EXERCISE AIM: For this exercise, repeat the whole listing below exactly. Leave the pictures out.

INPUT DATA:
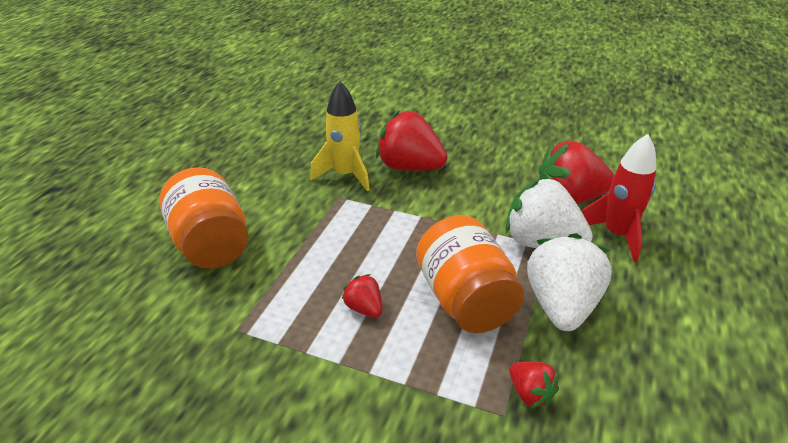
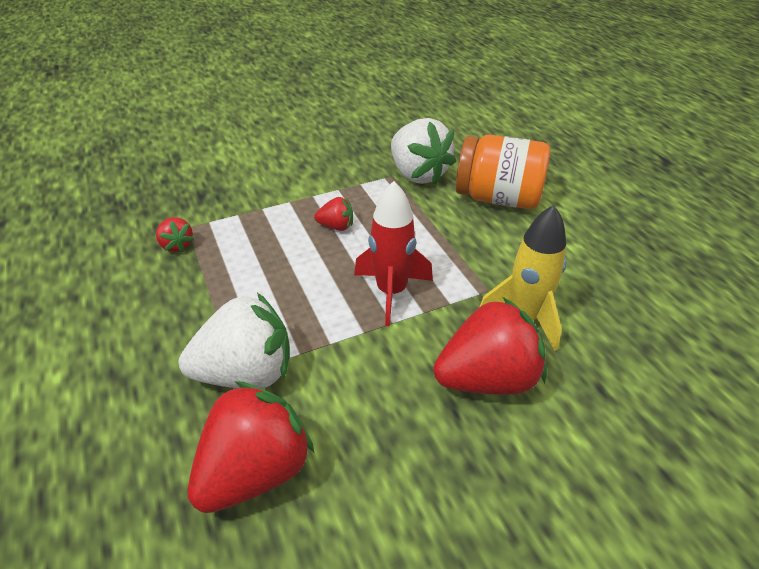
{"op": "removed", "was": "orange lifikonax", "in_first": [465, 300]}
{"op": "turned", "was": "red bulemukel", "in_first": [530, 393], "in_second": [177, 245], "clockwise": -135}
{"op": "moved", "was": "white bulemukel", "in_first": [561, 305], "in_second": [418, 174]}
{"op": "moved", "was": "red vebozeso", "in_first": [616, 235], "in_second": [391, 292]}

FINAL ANSWER:
{"op": "removed", "was": "orange lifikonax", "in_first": [465, 300]}
{"op": "turned", "was": "red bulemukel", "in_first": [530, 393], "in_second": [177, 245], "clockwise": -135}
{"op": "moved", "was": "white bulemukel", "in_first": [561, 305], "in_second": [418, 174]}
{"op": "moved", "was": "red vebozeso", "in_first": [616, 235], "in_second": [391, 292]}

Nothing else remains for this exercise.